Task prompt:
Scan the entries for the word "degrees". Every line that has it should be copied.

╭─ Records supplied

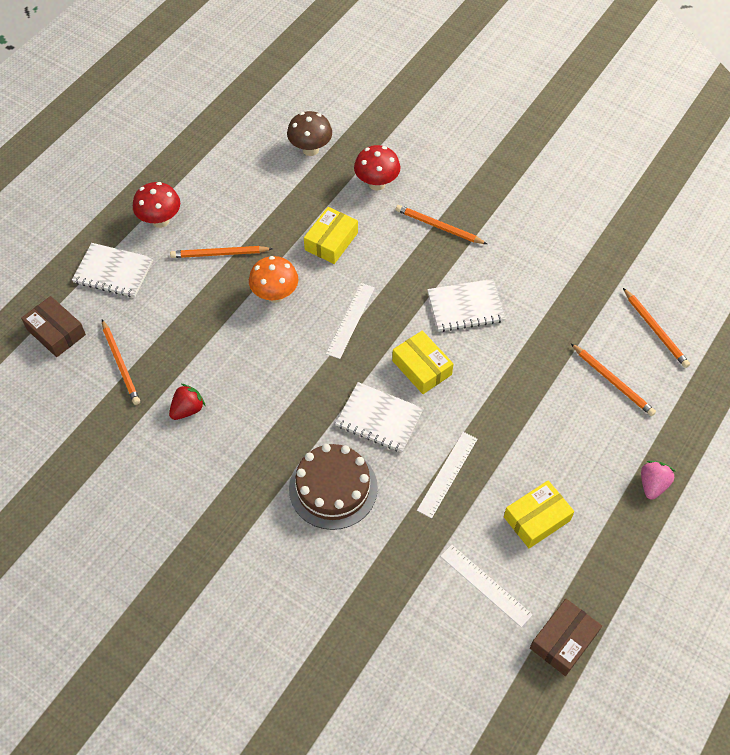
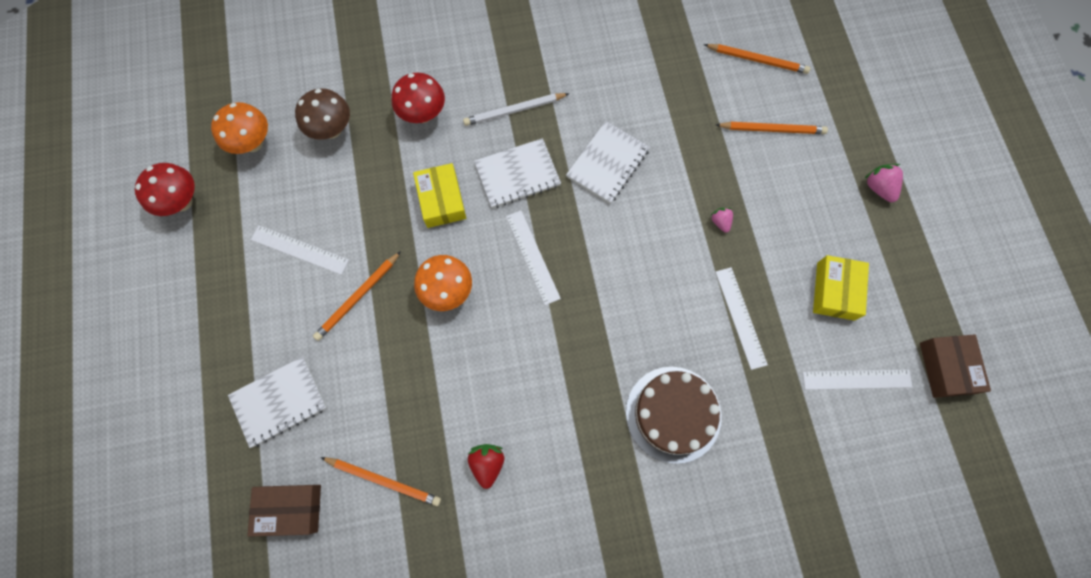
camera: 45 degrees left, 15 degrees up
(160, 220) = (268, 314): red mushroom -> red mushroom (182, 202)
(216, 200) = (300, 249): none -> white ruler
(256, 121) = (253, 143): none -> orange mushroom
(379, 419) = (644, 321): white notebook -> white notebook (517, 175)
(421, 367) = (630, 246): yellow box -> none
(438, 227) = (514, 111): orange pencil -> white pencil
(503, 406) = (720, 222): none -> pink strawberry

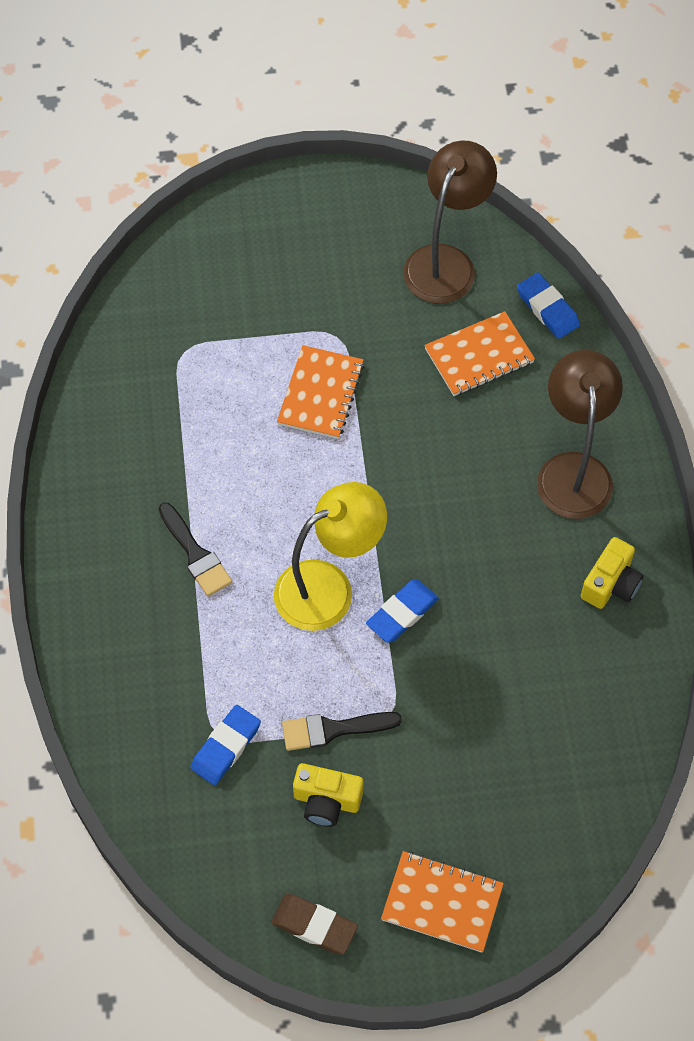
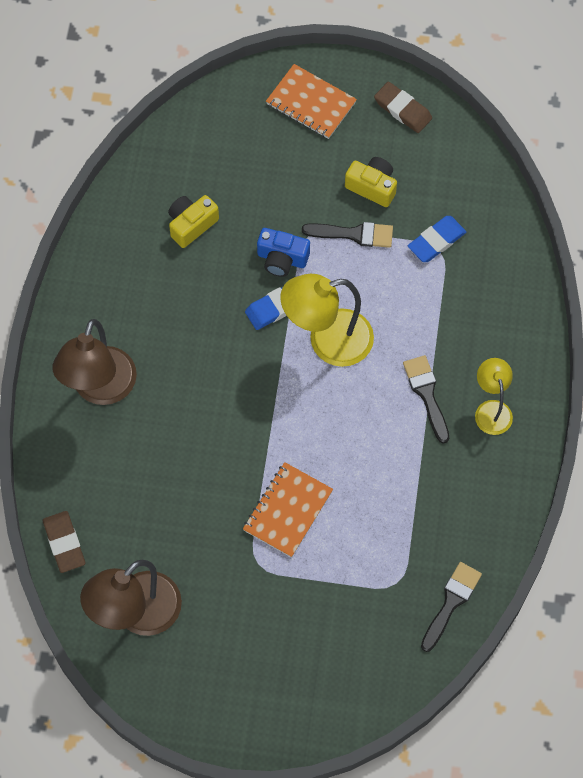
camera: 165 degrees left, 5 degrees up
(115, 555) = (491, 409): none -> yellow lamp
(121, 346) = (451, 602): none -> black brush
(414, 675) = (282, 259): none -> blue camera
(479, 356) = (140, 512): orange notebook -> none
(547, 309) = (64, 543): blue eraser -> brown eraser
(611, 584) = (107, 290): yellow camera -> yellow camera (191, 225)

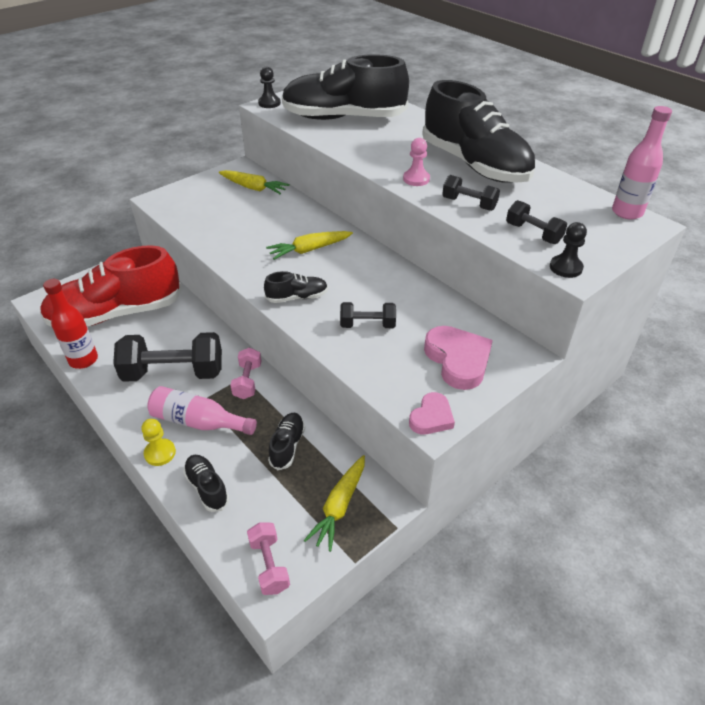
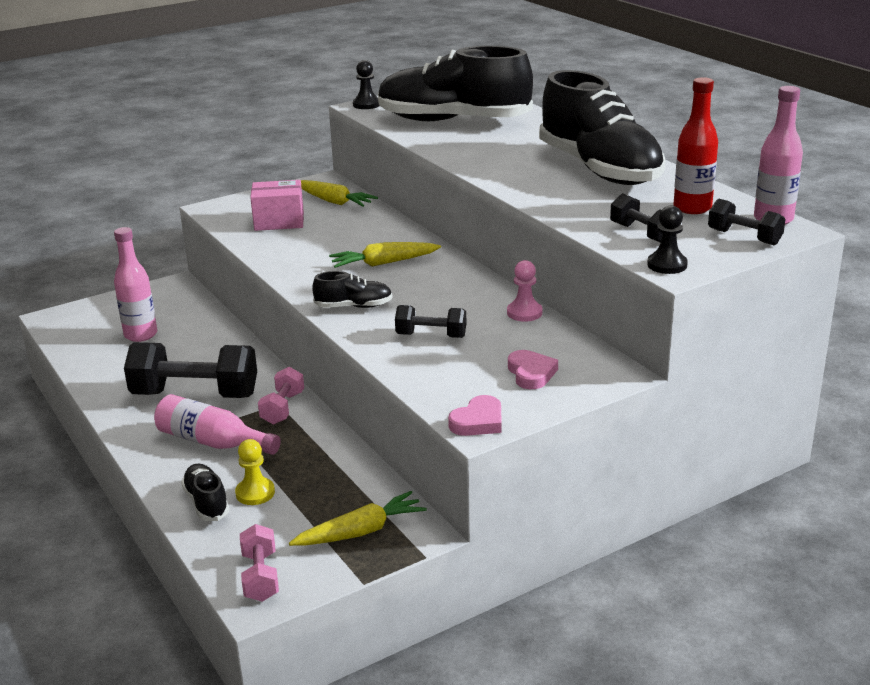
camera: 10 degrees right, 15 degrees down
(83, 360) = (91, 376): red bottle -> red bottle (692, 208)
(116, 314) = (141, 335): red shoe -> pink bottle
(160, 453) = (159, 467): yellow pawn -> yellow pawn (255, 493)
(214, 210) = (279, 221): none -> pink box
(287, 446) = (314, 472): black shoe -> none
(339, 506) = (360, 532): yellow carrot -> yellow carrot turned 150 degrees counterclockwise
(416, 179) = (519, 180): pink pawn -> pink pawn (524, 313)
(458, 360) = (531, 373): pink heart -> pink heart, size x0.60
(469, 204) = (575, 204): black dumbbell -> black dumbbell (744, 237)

╰─
╭─ Records supplied

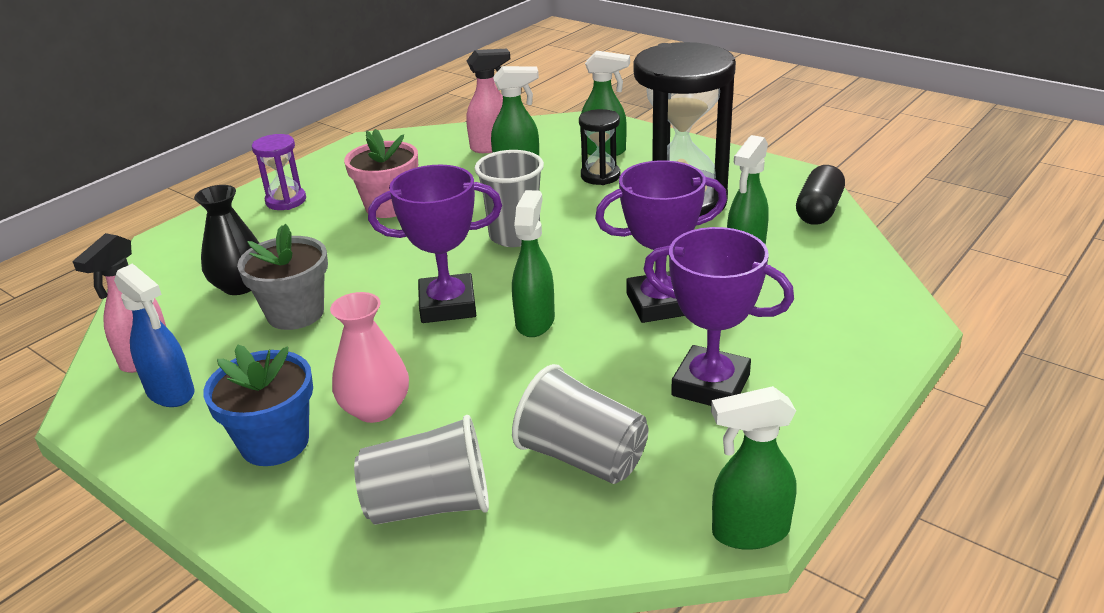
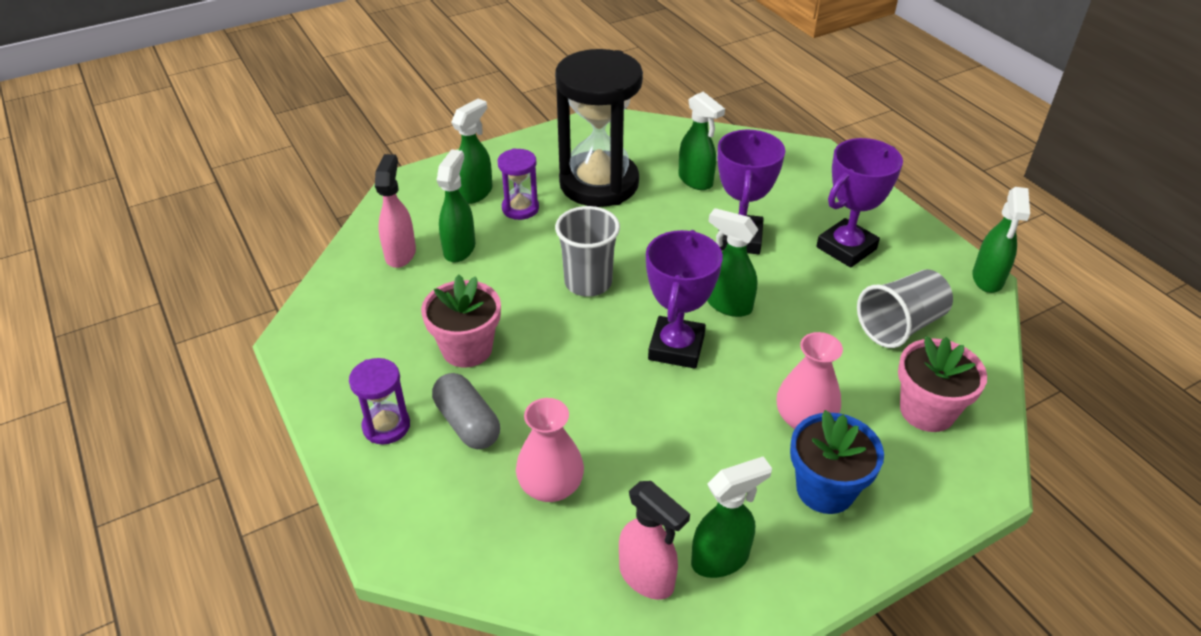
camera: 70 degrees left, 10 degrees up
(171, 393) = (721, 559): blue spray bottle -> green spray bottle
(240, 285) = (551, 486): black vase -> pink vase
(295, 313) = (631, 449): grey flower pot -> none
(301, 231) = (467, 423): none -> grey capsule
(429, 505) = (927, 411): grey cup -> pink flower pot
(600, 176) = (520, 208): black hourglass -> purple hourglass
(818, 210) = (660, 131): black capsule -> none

╰─
╭─ Records supplied

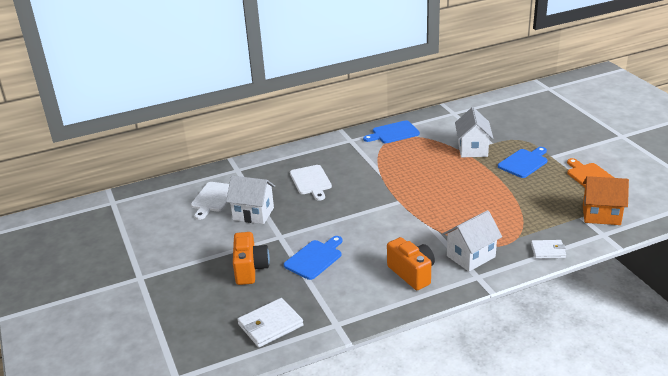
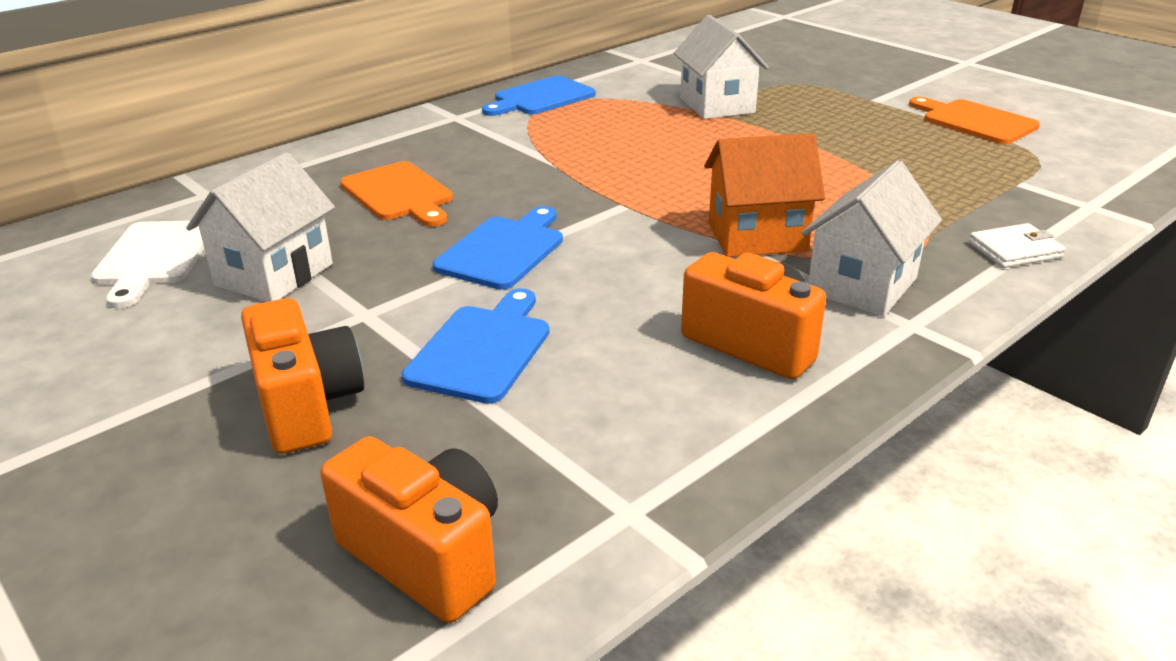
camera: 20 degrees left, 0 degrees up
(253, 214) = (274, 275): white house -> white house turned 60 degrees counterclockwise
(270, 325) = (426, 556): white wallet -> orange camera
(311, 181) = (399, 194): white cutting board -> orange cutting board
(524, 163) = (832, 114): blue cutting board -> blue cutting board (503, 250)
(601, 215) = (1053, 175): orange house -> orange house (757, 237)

╰─

Problem solution:
camera: 45 degrees left, 15 degrees up
camera: 165 degrees left, 5 degrees up
camera: 10 degrees right, 15 degrees down
(339, 506) = (360, 532): yellow carrot -> yellow carrot turned 150 degrees counterclockwise
camera: 70 degrees left, 10 degrees up
camera: 20 degrees left, 0 degrees up
(253, 214) = (274, 275): white house -> white house turned 60 degrees counterclockwise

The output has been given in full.